Could you retype all of the records exactly, leaving out every picture?

### Source data
──────────────────────────────

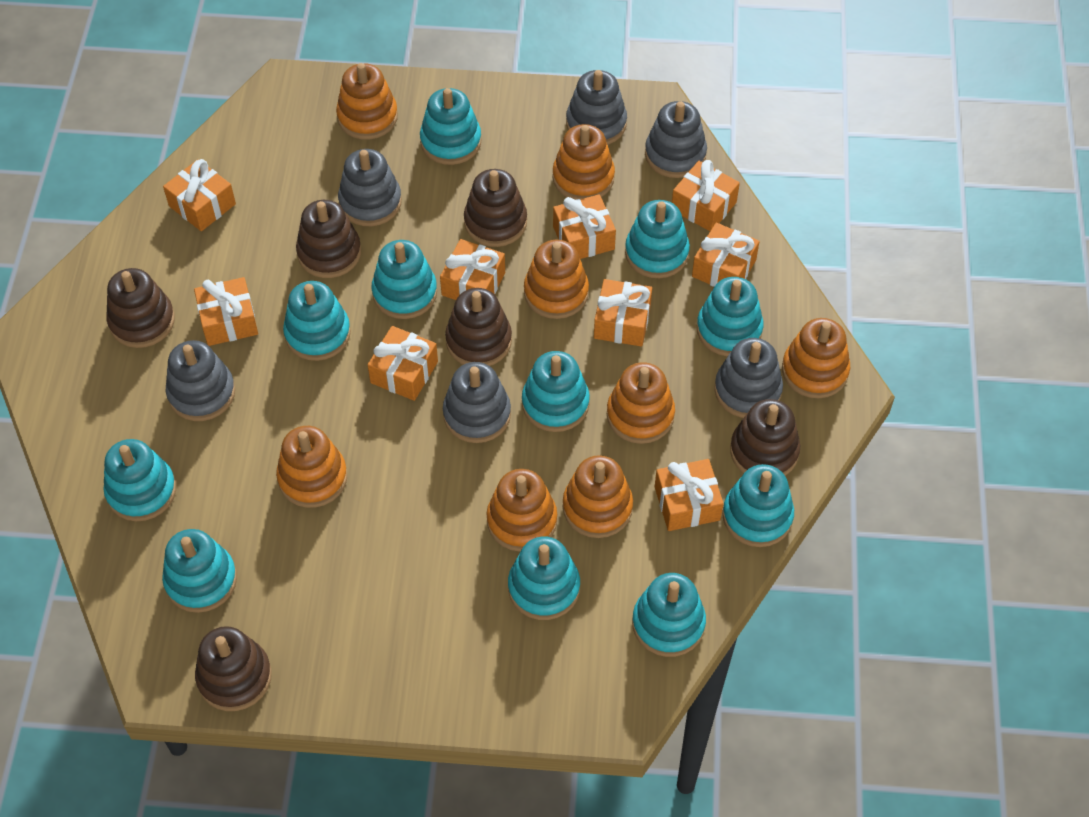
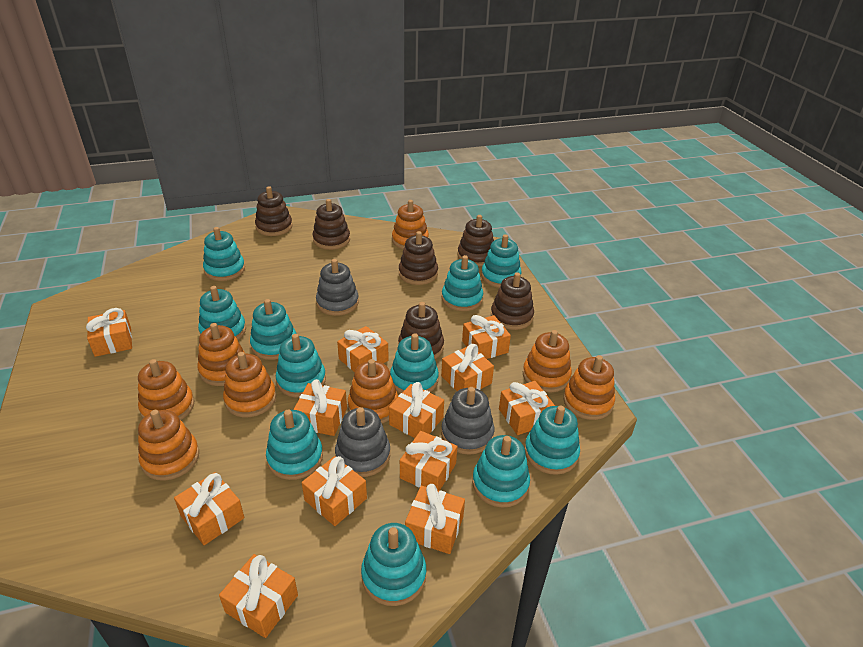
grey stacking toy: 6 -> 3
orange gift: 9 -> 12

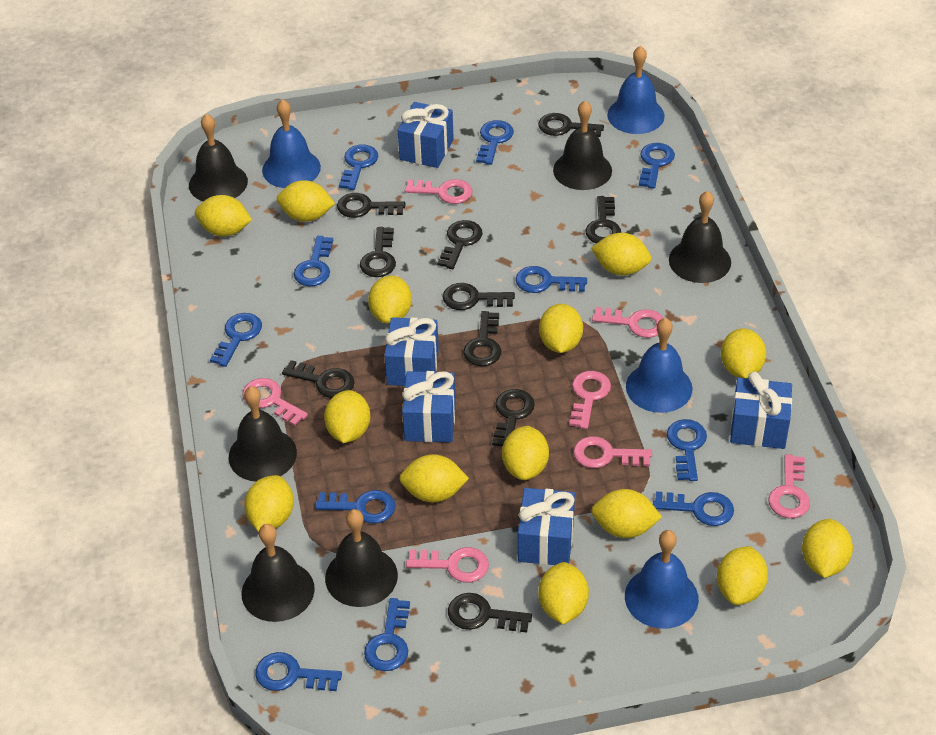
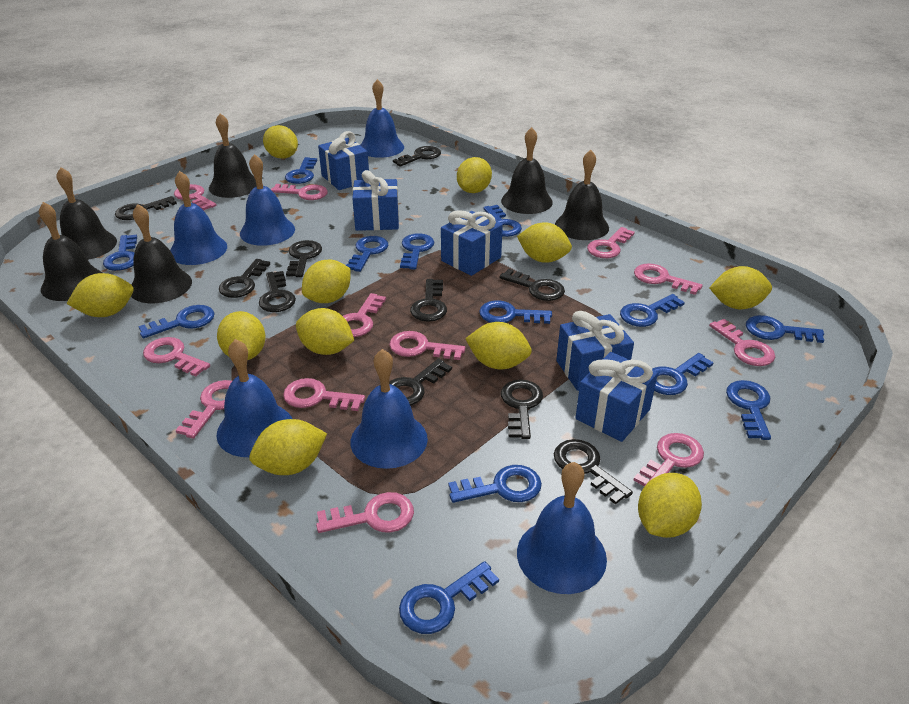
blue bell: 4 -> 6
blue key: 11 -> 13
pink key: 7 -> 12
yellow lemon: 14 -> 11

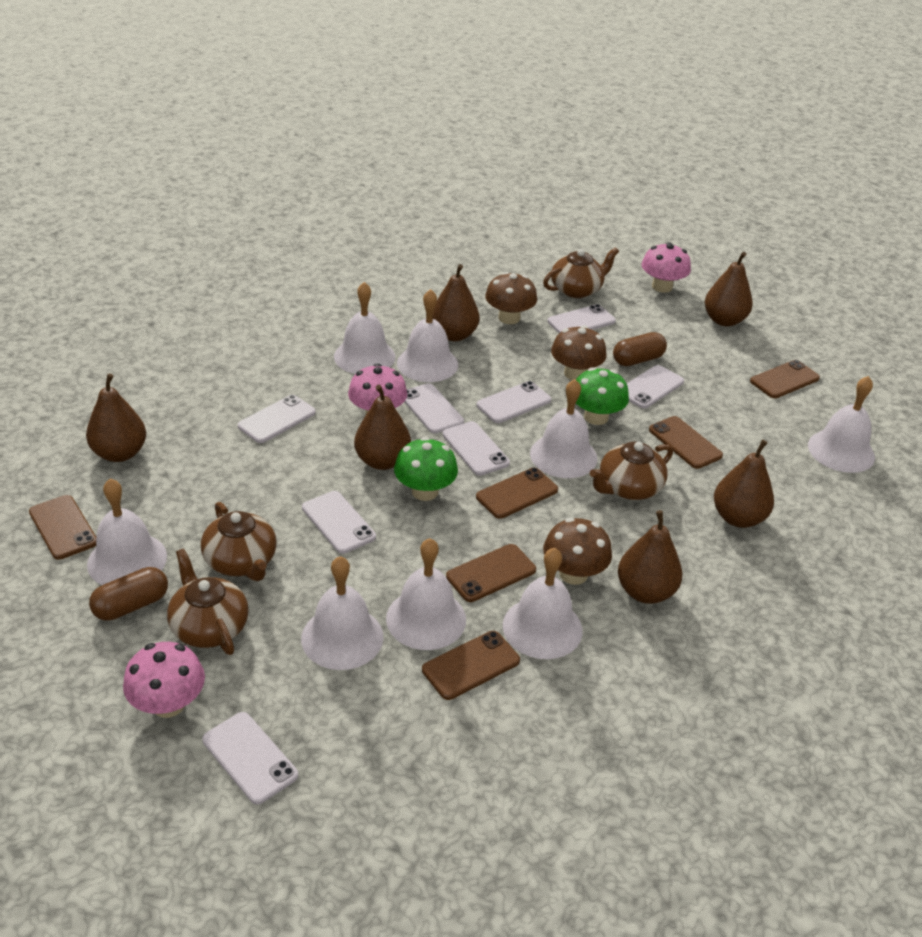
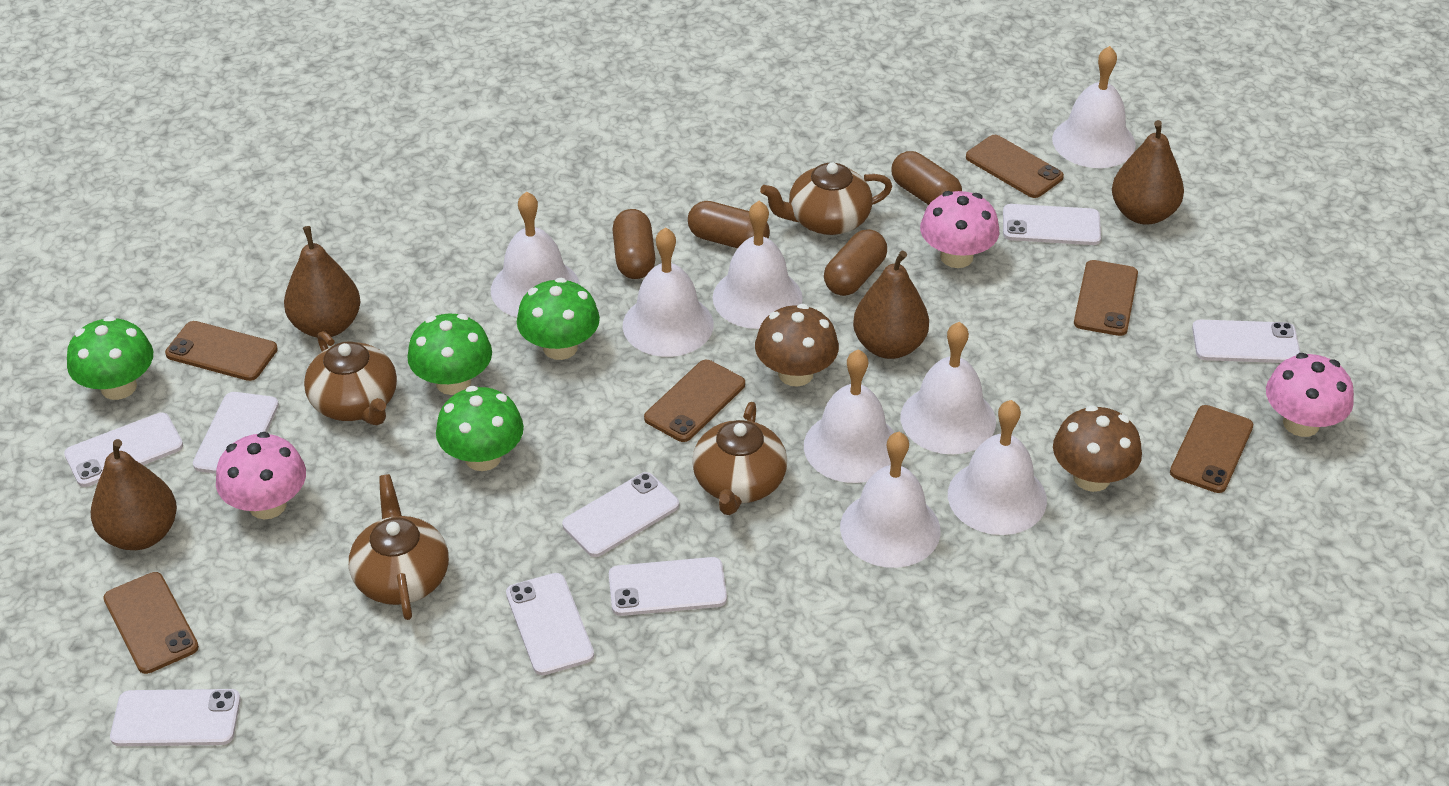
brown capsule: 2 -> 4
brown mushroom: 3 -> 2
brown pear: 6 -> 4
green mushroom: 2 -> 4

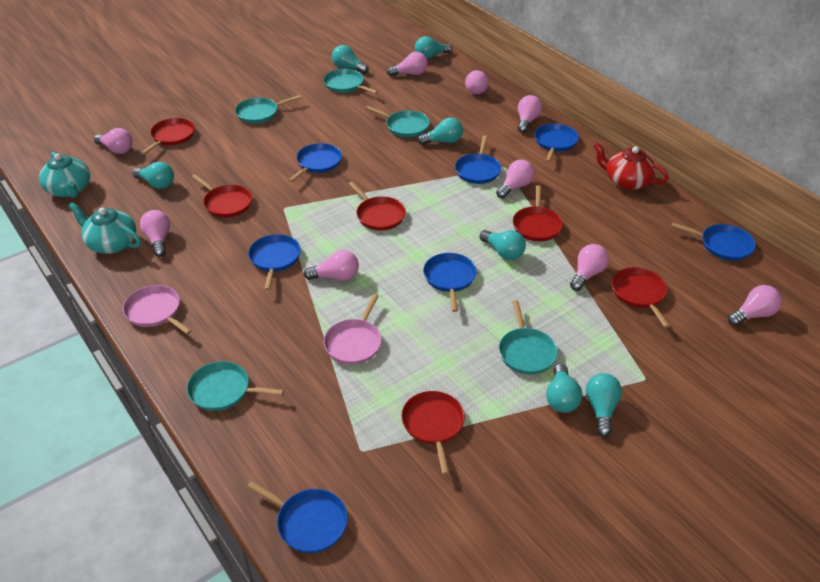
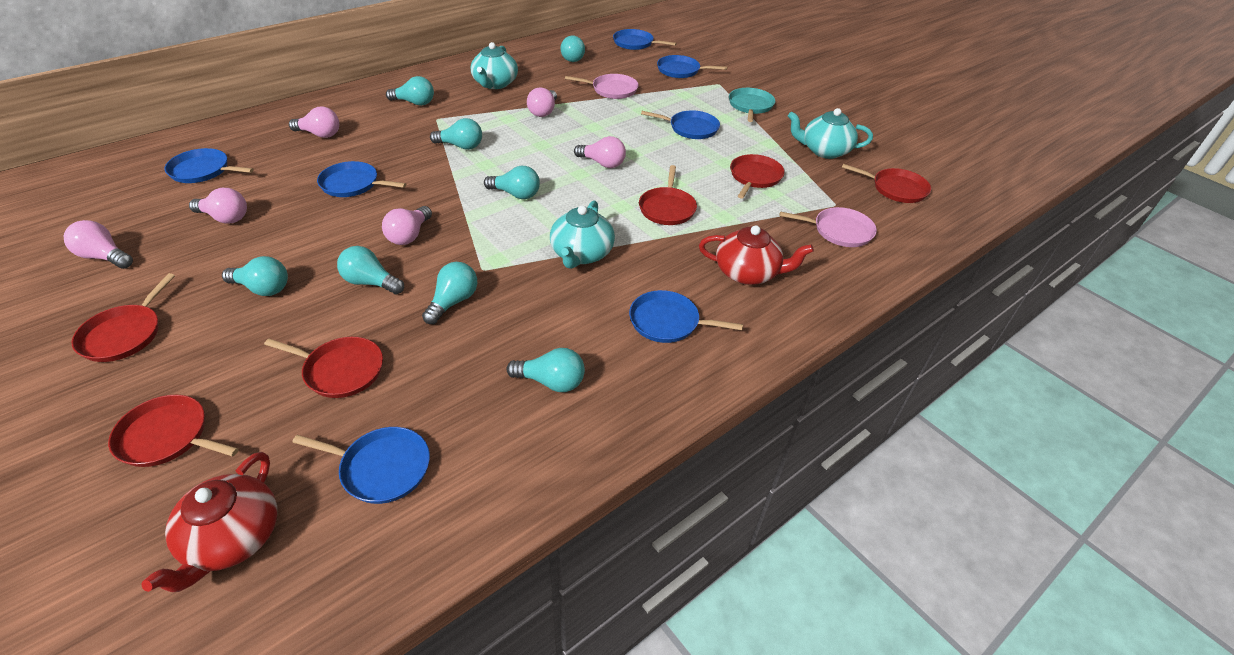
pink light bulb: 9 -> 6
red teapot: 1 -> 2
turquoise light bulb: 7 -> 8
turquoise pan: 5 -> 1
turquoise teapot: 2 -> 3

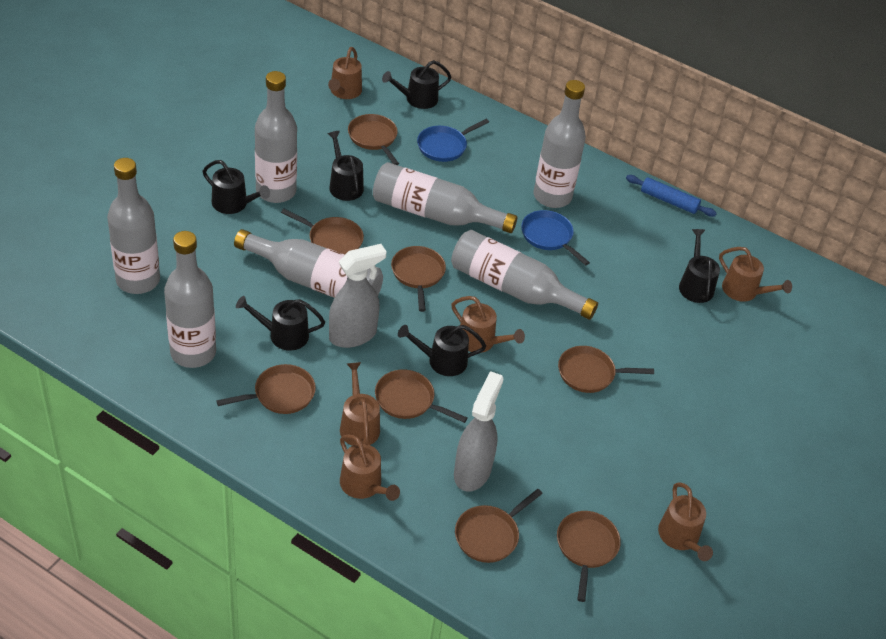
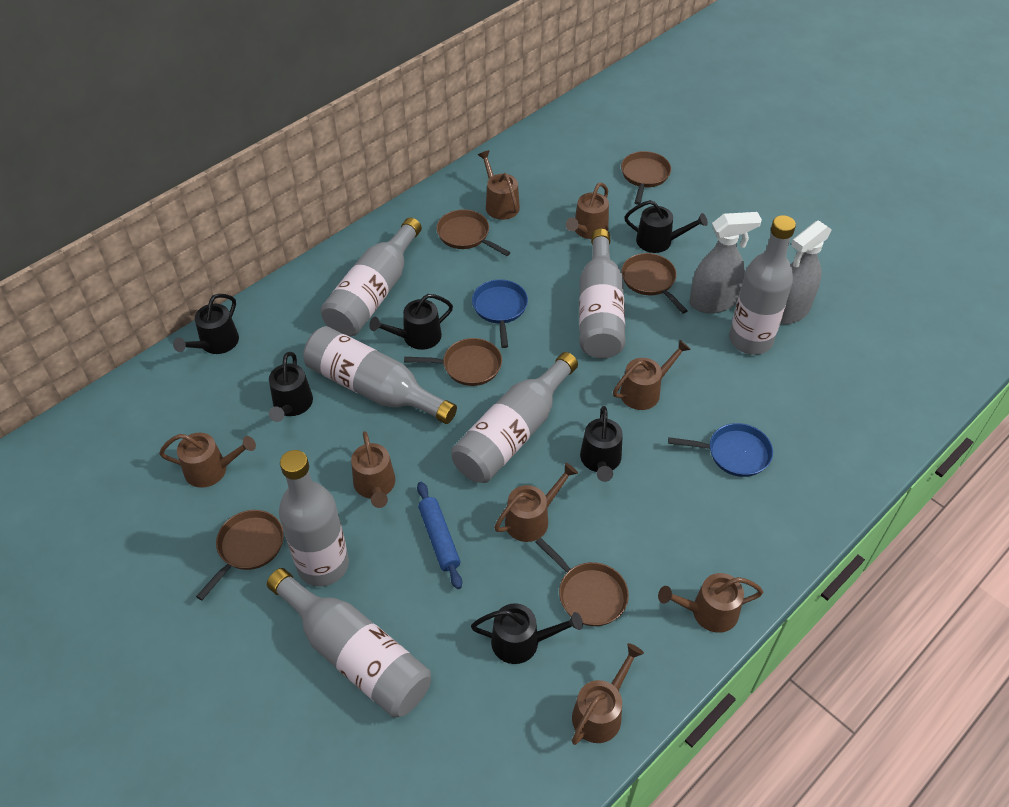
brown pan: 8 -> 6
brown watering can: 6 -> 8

──────────────────────────────

### Result
grey stacking toy: 6 -> 3
orange gift: 9 -> 12

blue bell: 4 -> 6
blue key: 11 -> 13
pink key: 7 -> 12
yellow lemon: 14 -> 11

brown capsule: 2 -> 4
brown mushroom: 3 -> 2
brown pear: 6 -> 4
green mushroom: 2 -> 4

pink light bulb: 9 -> 6
red teapot: 1 -> 2
turquoise light bulb: 7 -> 8
turquoise pan: 5 -> 1
turquoise teapot: 2 -> 3

brown pan: 8 -> 6
brown watering can: 6 -> 8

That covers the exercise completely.